■ EXERCISE OBJECTIVE
All of the data below is to be repeated exactly, except for the pictures.
↓
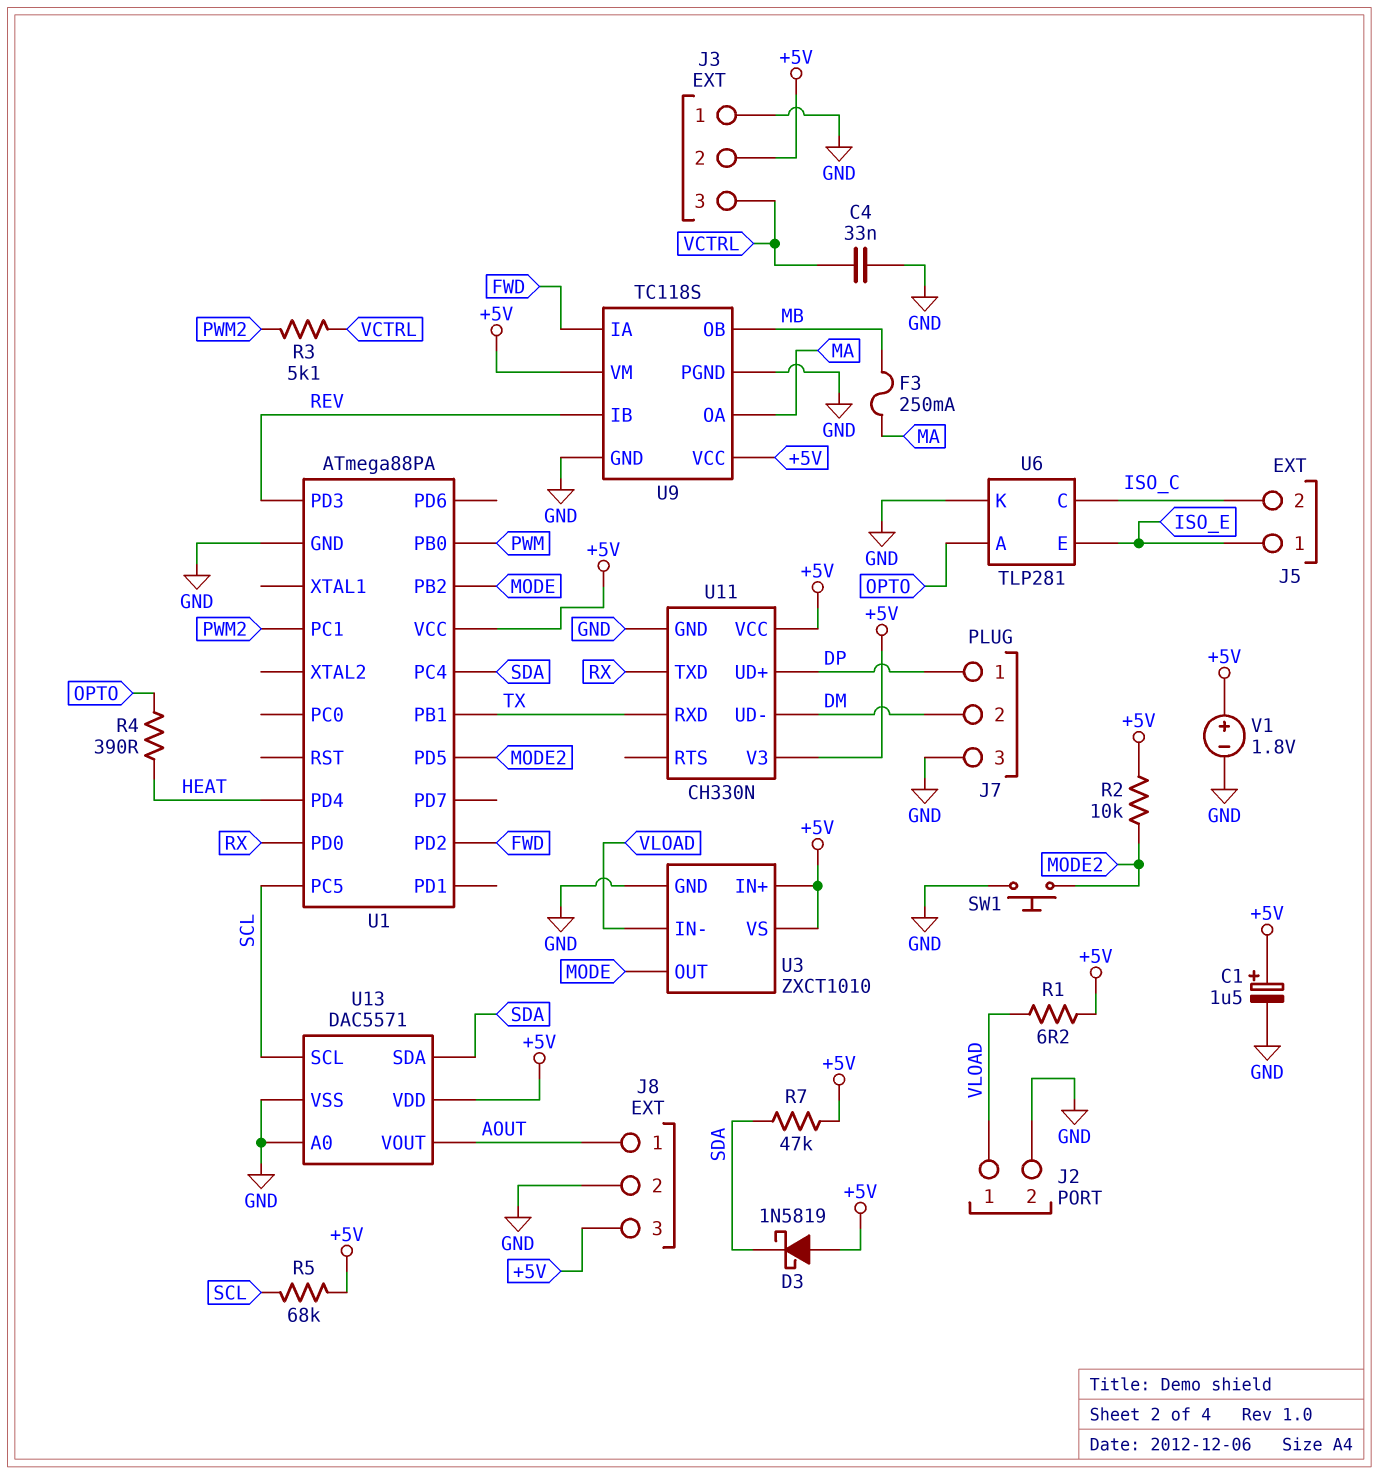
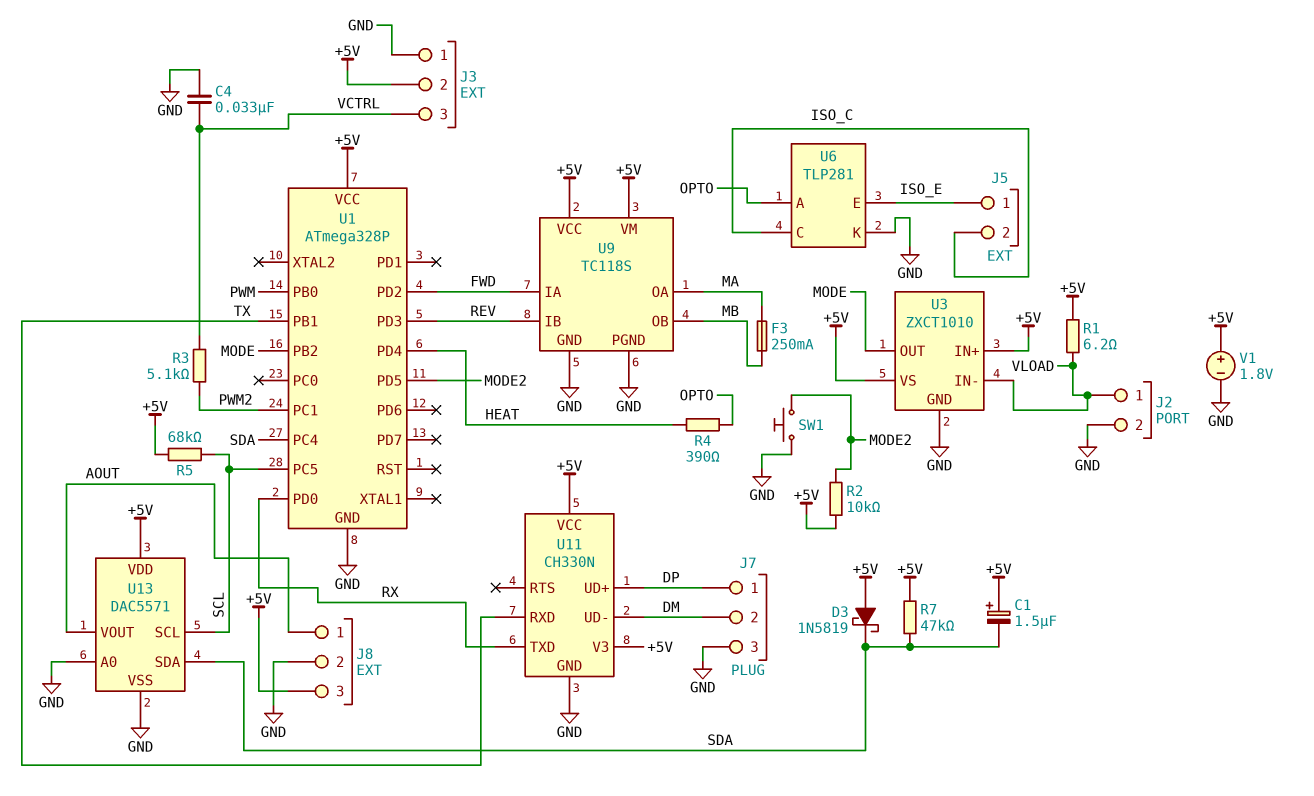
C1: 1.5uF (plus +5V, minus GND) -> 1.5uF (plus +5V, minus SDA)
U1: ATmega88PA -> ATmega328P

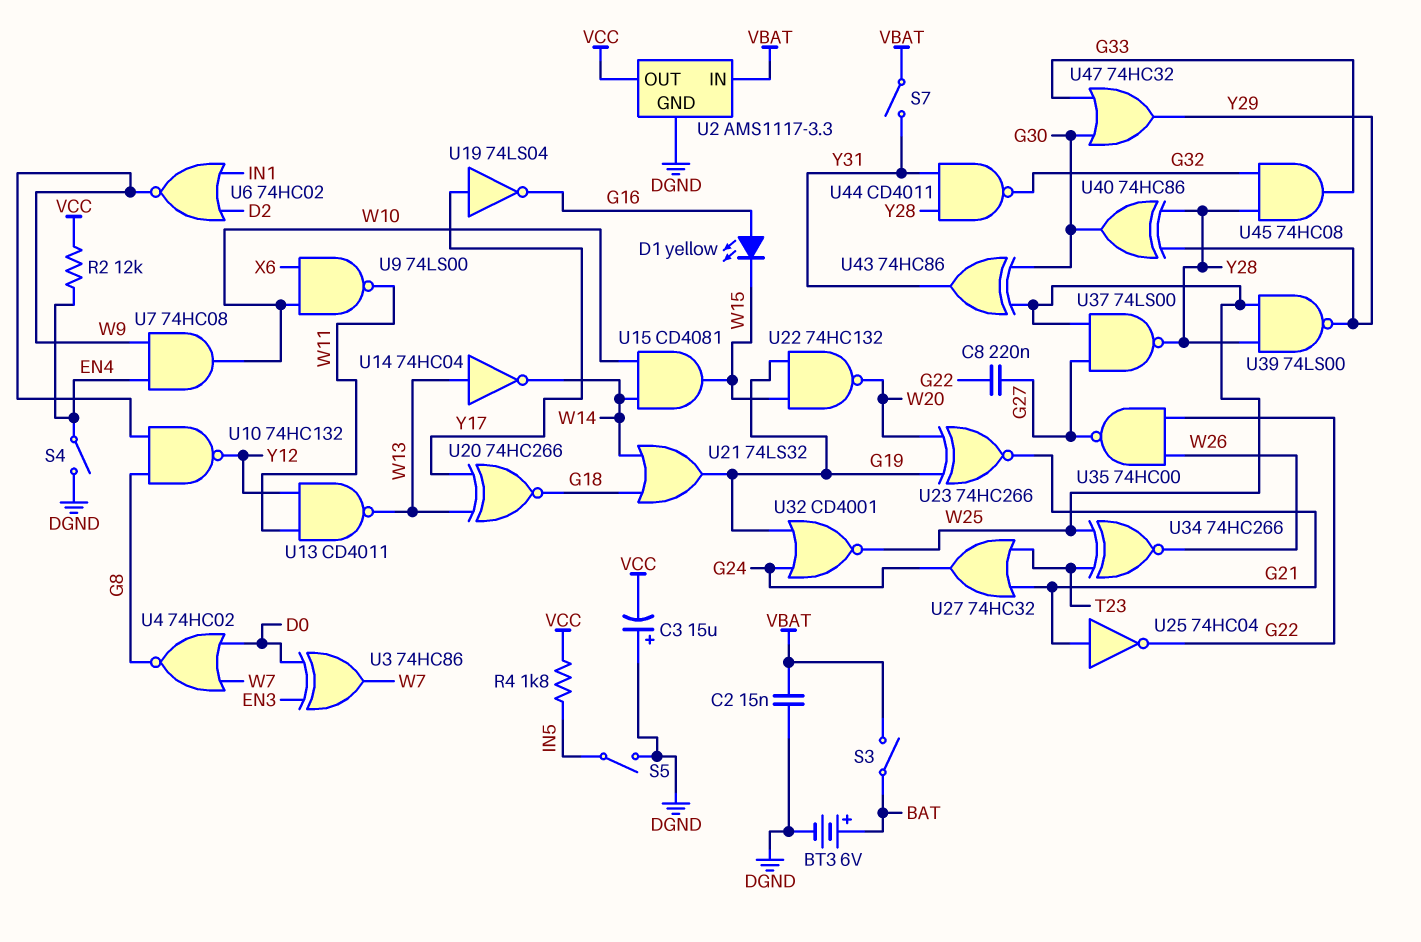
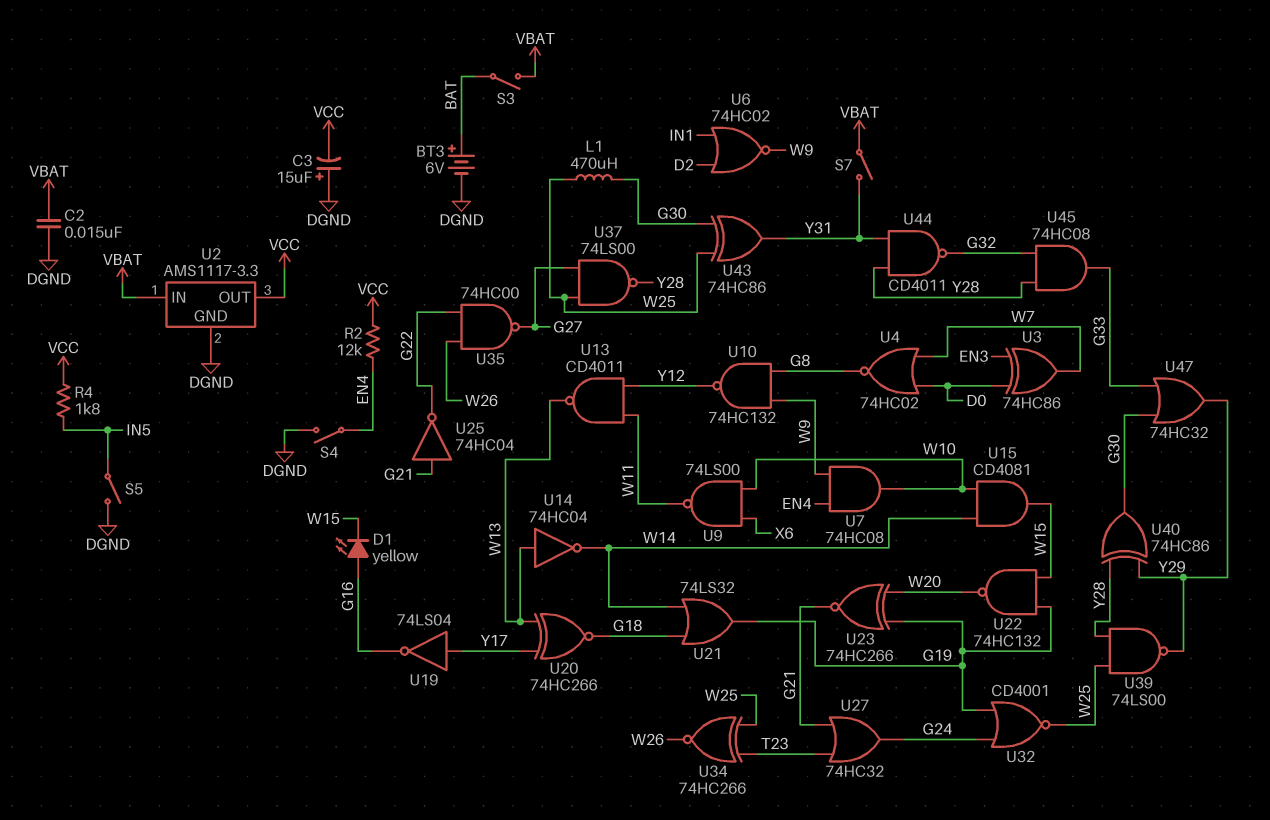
C8: 220nF (G22, G27) -> none
L1: none -> 470uH (G30, W25)

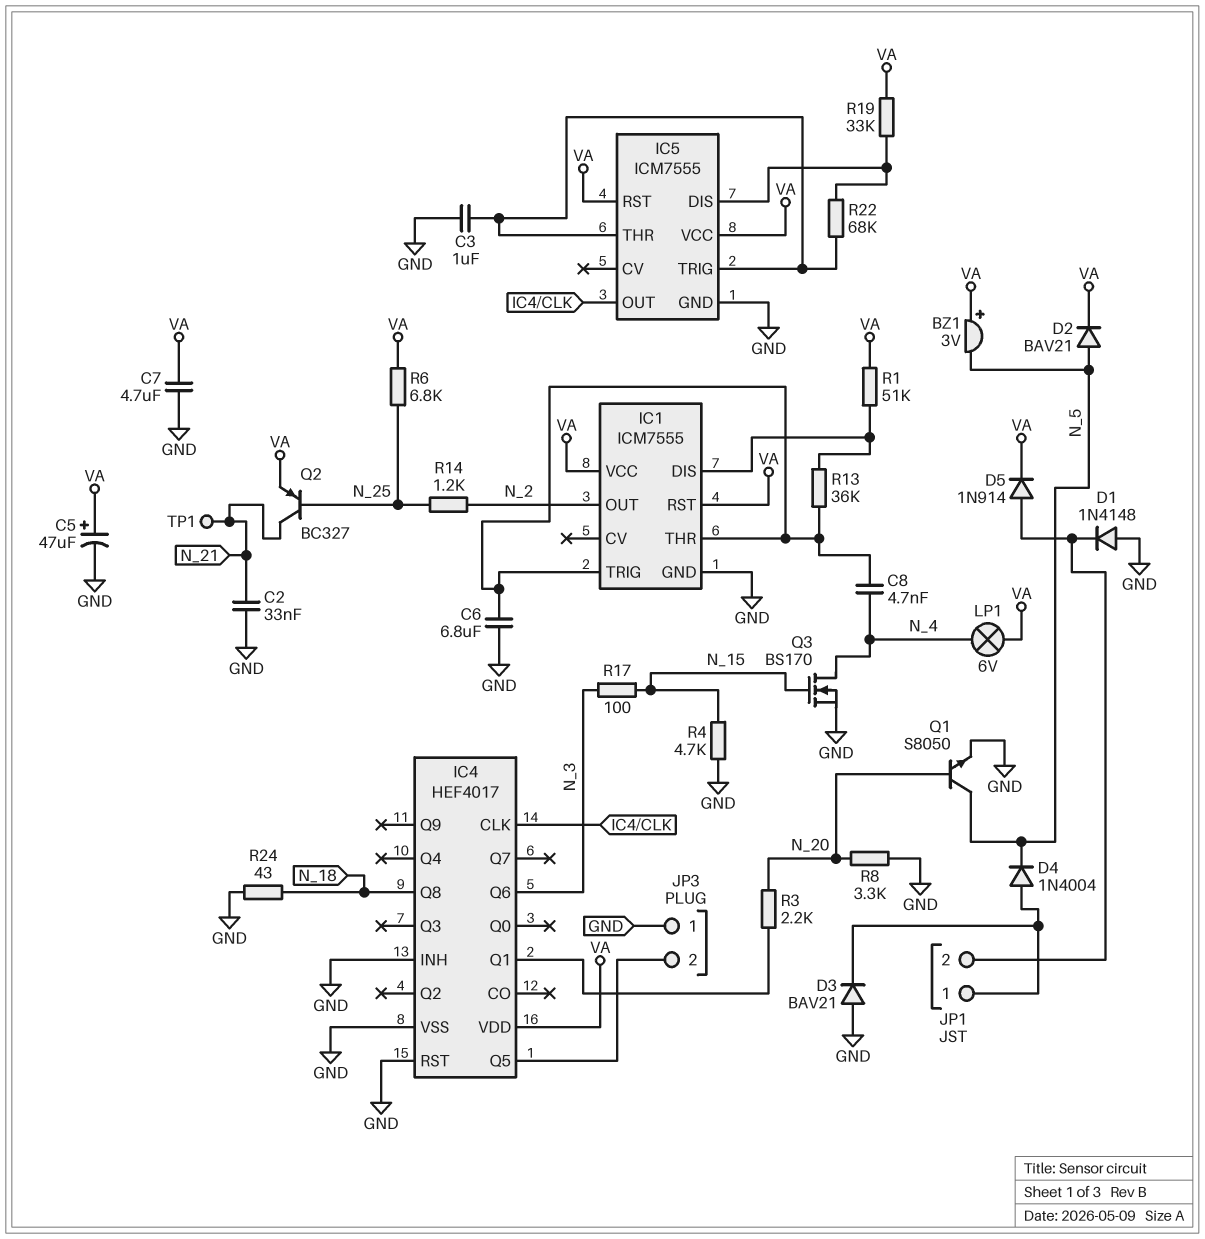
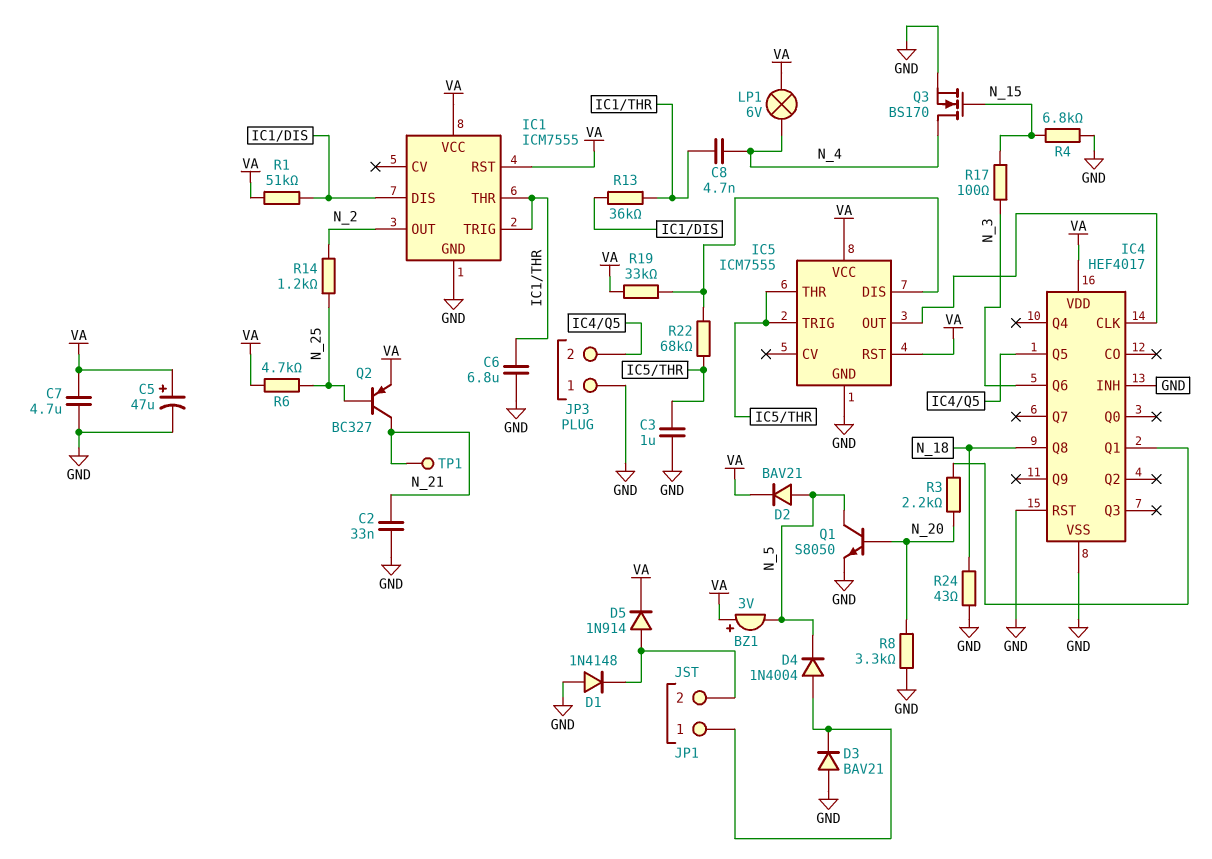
R4: 4.7k (GND, N_15) -> 6.8k (GND, N_15)
R6: 6.8k (N_25, VA) -> 4.7k (N_25, VA)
↑
■ EXERCISE ANSWER
C1: 1.5uF (plus +5V, minus GND) -> 1.5uF (plus +5V, minus SDA)
U1: ATmega88PA -> ATmega328P

C8: 220nF (G22, G27) -> none
L1: none -> 470uH (G30, W25)

R4: 4.7k (GND, N_15) -> 6.8k (GND, N_15)
R6: 6.8k (N_25, VA) -> 4.7k (N_25, VA)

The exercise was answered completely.